▶ _ASSIGNMENT_
Each entry that follows must be output without any deviation.

▶ _INPUT DATA_
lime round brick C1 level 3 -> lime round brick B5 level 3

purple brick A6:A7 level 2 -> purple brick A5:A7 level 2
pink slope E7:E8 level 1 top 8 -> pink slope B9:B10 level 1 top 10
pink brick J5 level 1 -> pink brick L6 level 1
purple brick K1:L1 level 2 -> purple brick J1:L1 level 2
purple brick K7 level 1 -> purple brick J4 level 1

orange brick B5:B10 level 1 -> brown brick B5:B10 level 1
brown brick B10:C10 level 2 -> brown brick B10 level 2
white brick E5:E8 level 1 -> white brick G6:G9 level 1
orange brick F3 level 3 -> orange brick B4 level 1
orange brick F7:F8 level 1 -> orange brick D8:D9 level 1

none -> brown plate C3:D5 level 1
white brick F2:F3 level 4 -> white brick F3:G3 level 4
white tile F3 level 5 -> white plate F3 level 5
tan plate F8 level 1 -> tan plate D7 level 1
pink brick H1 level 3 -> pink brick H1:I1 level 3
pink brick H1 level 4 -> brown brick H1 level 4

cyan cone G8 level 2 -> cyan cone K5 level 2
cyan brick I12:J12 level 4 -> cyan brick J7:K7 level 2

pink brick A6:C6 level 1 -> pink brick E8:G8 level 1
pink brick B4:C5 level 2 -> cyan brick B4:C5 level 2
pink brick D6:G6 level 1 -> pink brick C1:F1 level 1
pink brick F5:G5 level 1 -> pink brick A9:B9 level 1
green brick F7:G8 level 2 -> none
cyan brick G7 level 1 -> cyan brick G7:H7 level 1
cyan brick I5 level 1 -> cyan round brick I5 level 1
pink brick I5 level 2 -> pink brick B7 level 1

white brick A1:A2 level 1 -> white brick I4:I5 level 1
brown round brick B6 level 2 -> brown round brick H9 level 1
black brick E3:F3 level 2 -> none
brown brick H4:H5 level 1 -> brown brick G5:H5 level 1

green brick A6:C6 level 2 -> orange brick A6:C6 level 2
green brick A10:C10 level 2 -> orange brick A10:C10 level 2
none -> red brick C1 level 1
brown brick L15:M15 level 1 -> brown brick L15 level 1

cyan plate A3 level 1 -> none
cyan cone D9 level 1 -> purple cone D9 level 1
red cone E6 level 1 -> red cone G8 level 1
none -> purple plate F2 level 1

▶ _ANSWER AREA_
lime round brick C1 level 3 -> lime round brick B5 level 3

purple brick A6:A7 level 2 -> purple brick A5:A7 level 2
pink slope E7:E8 level 1 top 8 -> pink slope B9:B10 level 1 top 10
pink brick J5 level 1 -> pink brick L6 level 1
purple brick K1:L1 level 2 -> purple brick J1:L1 level 2
purple brick K7 level 1 -> purple brick J4 level 1

orange brick B5:B10 level 1 -> brown brick B5:B10 level 1
brown brick B10:C10 level 2 -> brown brick B10 level 2
white brick E5:E8 level 1 -> white brick G6:G9 level 1
orange brick F3 level 3 -> orange brick B4 level 1
orange brick F7:F8 level 1 -> orange brick D8:D9 level 1

none -> brown plate C3:D5 level 1
white brick F2:F3 level 4 -> white brick F3:G3 level 4
white tile F3 level 5 -> white plate F3 level 5
tan plate F8 level 1 -> tan plate D7 level 1
pink brick H1 level 3 -> pink brick H1:I1 level 3
pink brick H1 level 4 -> brown brick H1 level 4

cyan cone G8 level 2 -> cyan cone K5 level 2
cyan brick I12:J12 level 4 -> cyan brick J7:K7 level 2

pink brick A6:C6 level 1 -> pink brick E8:G8 level 1
pink brick B4:C5 level 2 -> cyan brick B4:C5 level 2
pink brick D6:G6 level 1 -> pink brick C1:F1 level 1
pink brick F5:G5 level 1 -> pink brick A9:B9 level 1
green brick F7:G8 level 2 -> none
cyan brick G7 level 1 -> cyan brick G7:H7 level 1
cyan brick I5 level 1 -> cyan round brick I5 level 1
pink brick I5 level 2 -> pink brick B7 level 1

white brick A1:A2 level 1 -> white brick I4:I5 level 1
brown round brick B6 level 2 -> brown round brick H9 level 1
black brick E3:F3 level 2 -> none
brown brick H4:H5 level 1 -> brown brick G5:H5 level 1

green brick A6:C6 level 2 -> orange brick A6:C6 level 2
green brick A10:C10 level 2 -> orange brick A10:C10 level 2
none -> red brick C1 level 1
brown brick L15:M15 level 1 -> brown brick L15 level 1

cyan plate A3 level 1 -> none
cyan cone D9 level 1 -> purple cone D9 level 1
red cone E6 level 1 -> red cone G8 level 1
none -> purple plate F2 level 1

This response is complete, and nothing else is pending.